Without further comment, state how many lines in the listing below contain the word "RADIO".

RECORDS SHOWN
○ ○ ○ ○ ○

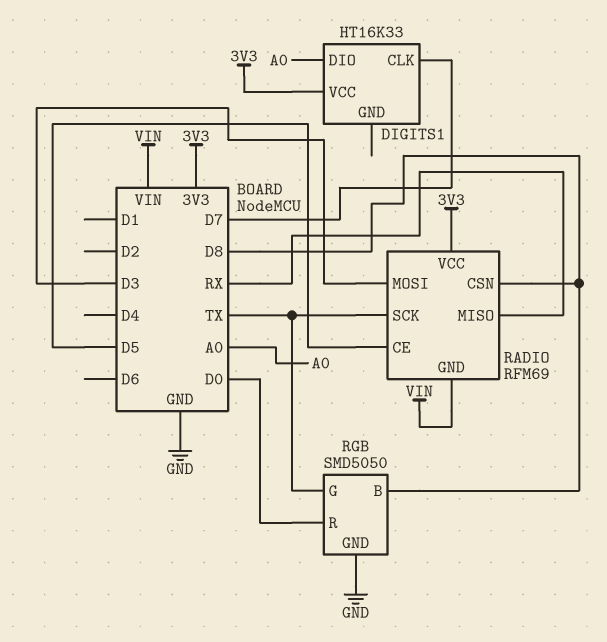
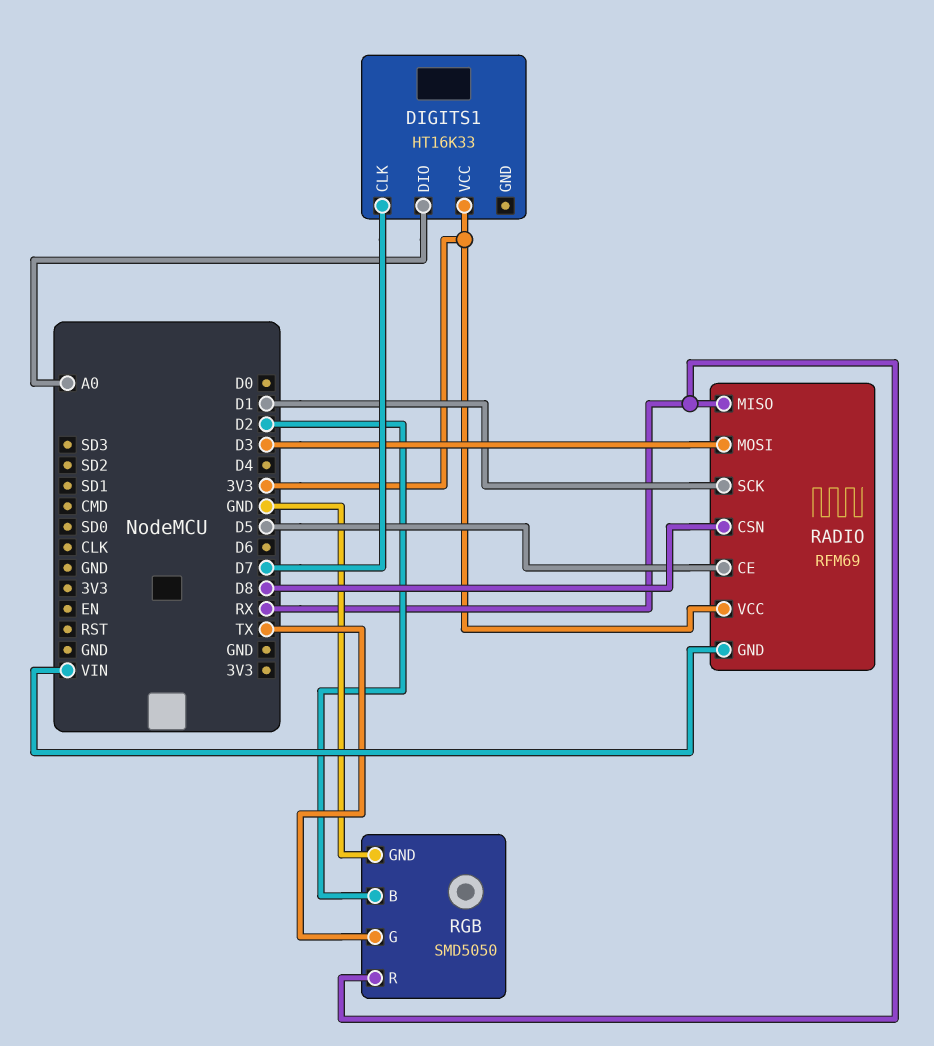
RADIO pin SCK: TX -> D1
RGB pin B: D8 -> D2
RGB pin R: D0 -> RX

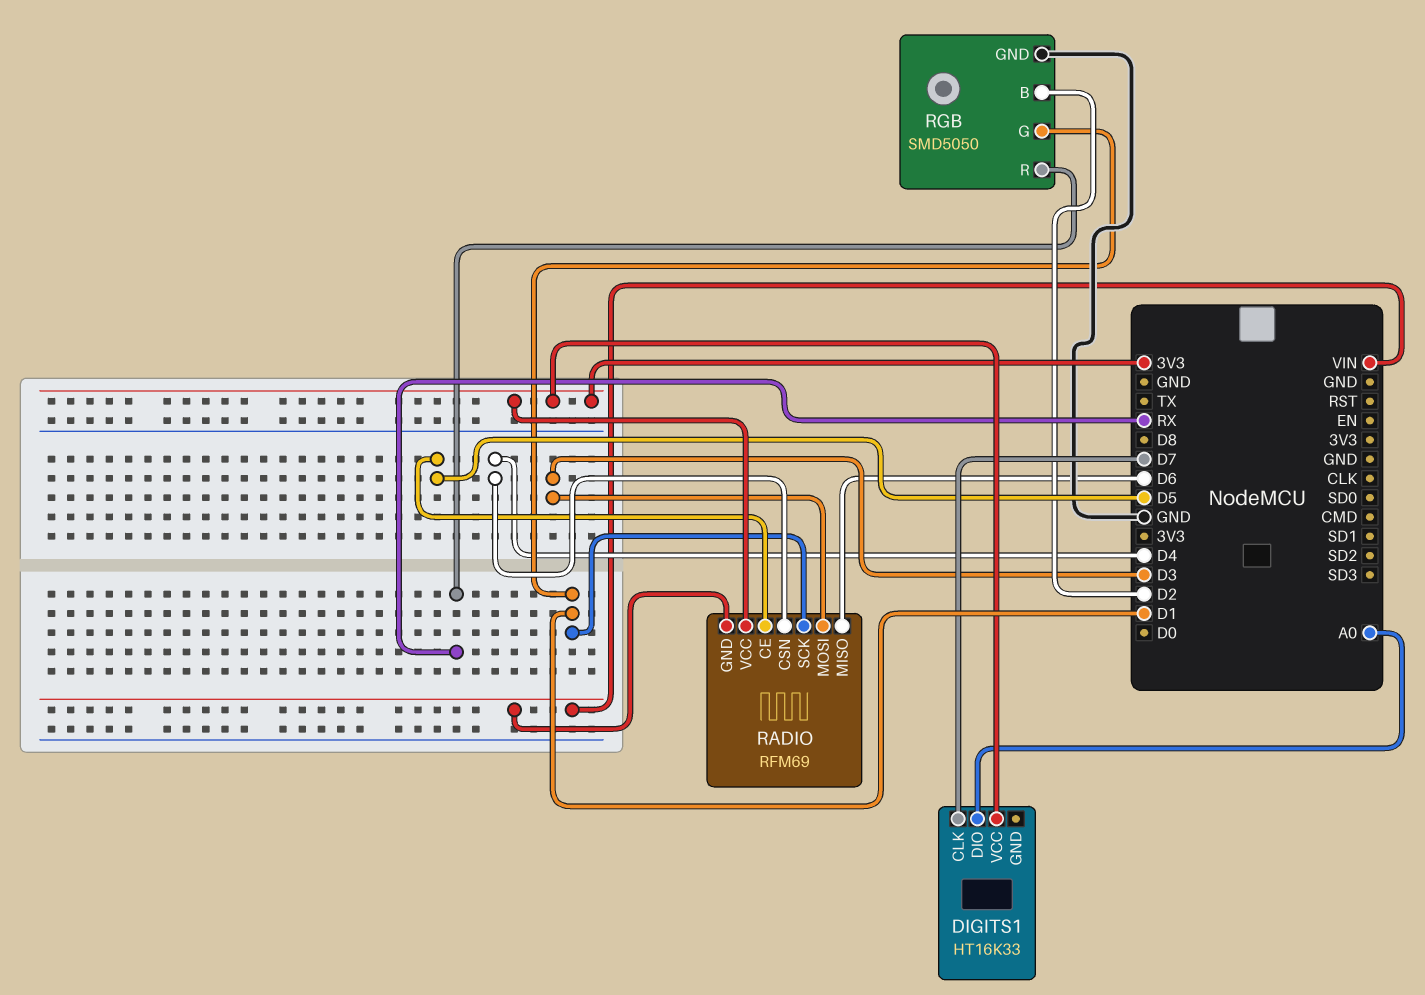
RADIO pin CSN: D8 -> D4
RADIO pin MISO: RX -> D6
RGB pin G: TX -> D1

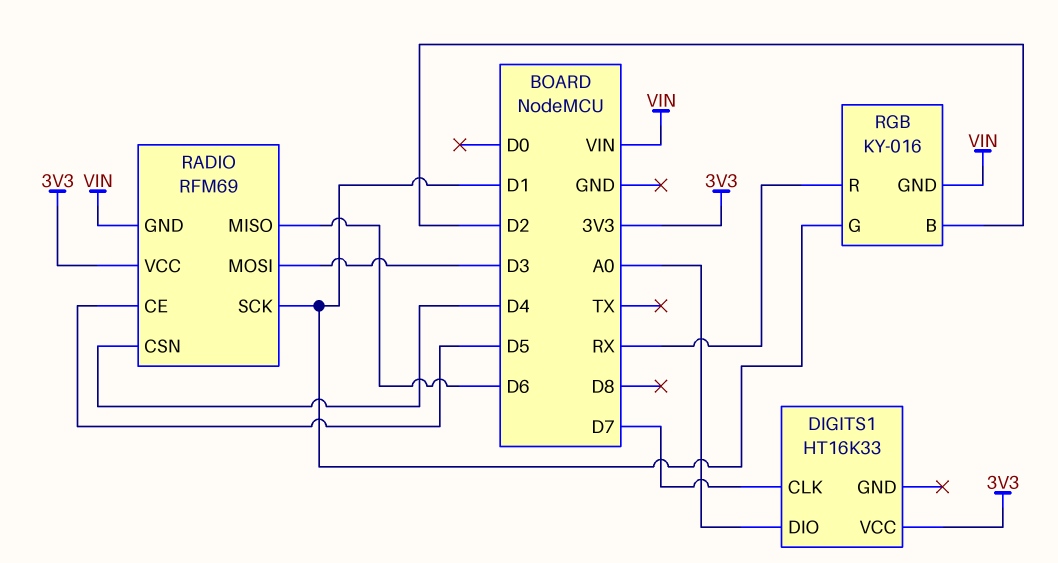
RGB: SMD5050 -> KY-016
RGB pin GND: GND -> VIN

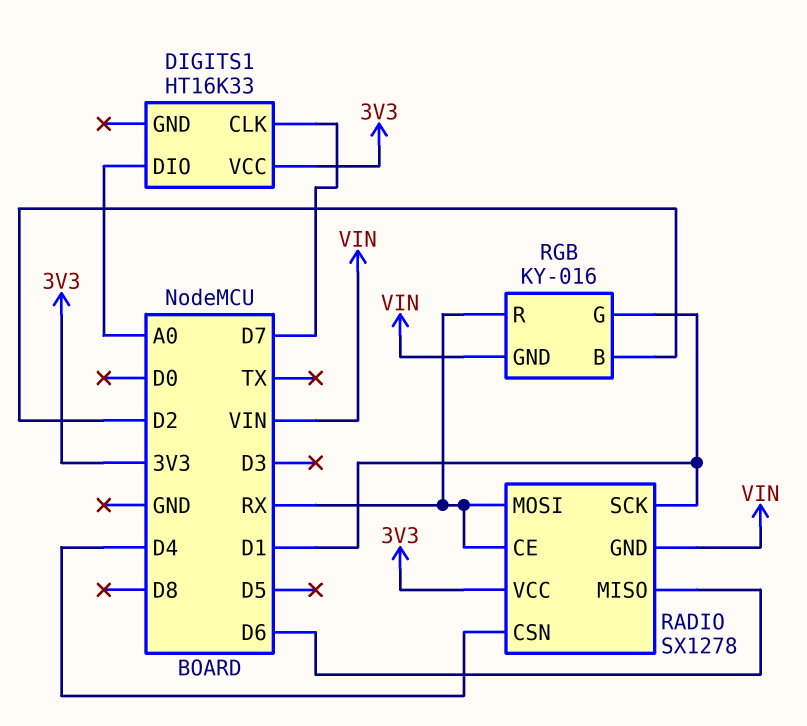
RADIO: RFM69 -> SX1278
RADIO pin CE: D5 -> RX
RADIO pin MOSI: D3 -> RX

○ ○ ○ ○ ○

SOLUTION
6